** Opening Extracted material block **
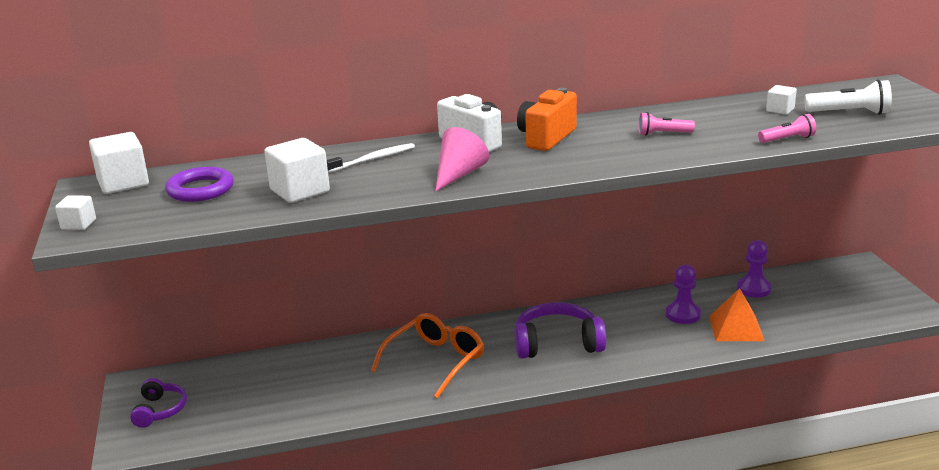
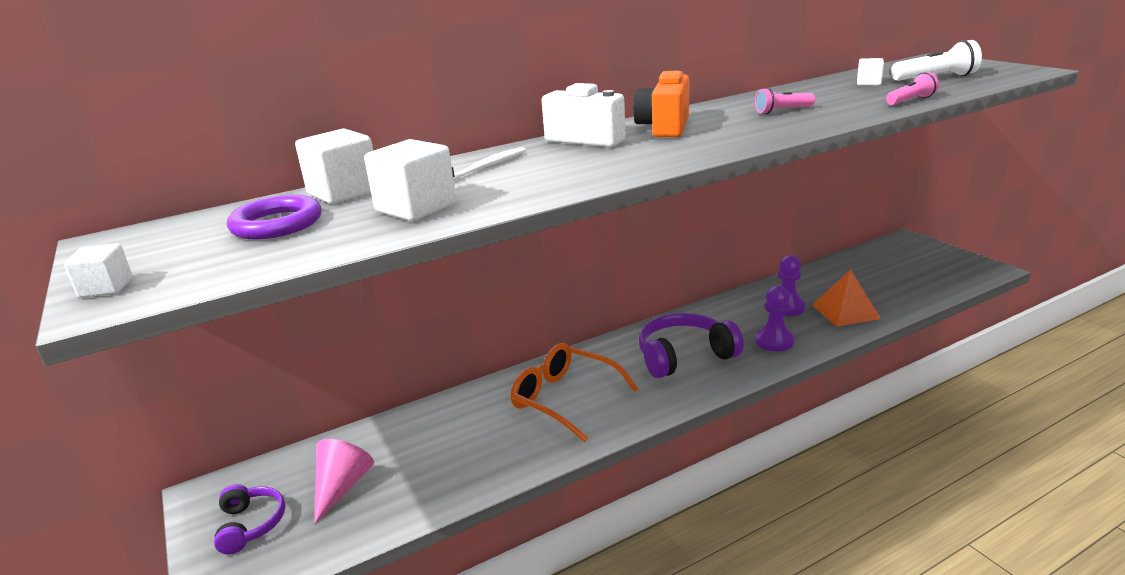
camera: 15 degrees left, 0 degrees up
(123, 183) = (160, 232): white cube -> white cube (343, 192)
(434, 362) = (566, 399): orange glasses -> orange glasses turned 75 degrees counterclockwise
(459, 174) = (602, 168): pink cone -> pink cone (342, 487)
(753, 289) = (832, 274): purple pawn -> purple pawn (774, 341)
** Closing Extracted material block **
- **Task prompt**:
Go back to the data above and please quote exactly, and only, the lines from the line with "(123, 183) = (160, 232): white" through its last line.

- **The completed task**:
(123, 183) = (160, 232): white cube -> white cube (343, 192)
(434, 362) = (566, 399): orange glasses -> orange glasses turned 75 degrees counterclockwise
(459, 174) = (602, 168): pink cone -> pink cone (342, 487)
(753, 289) = (832, 274): purple pawn -> purple pawn (774, 341)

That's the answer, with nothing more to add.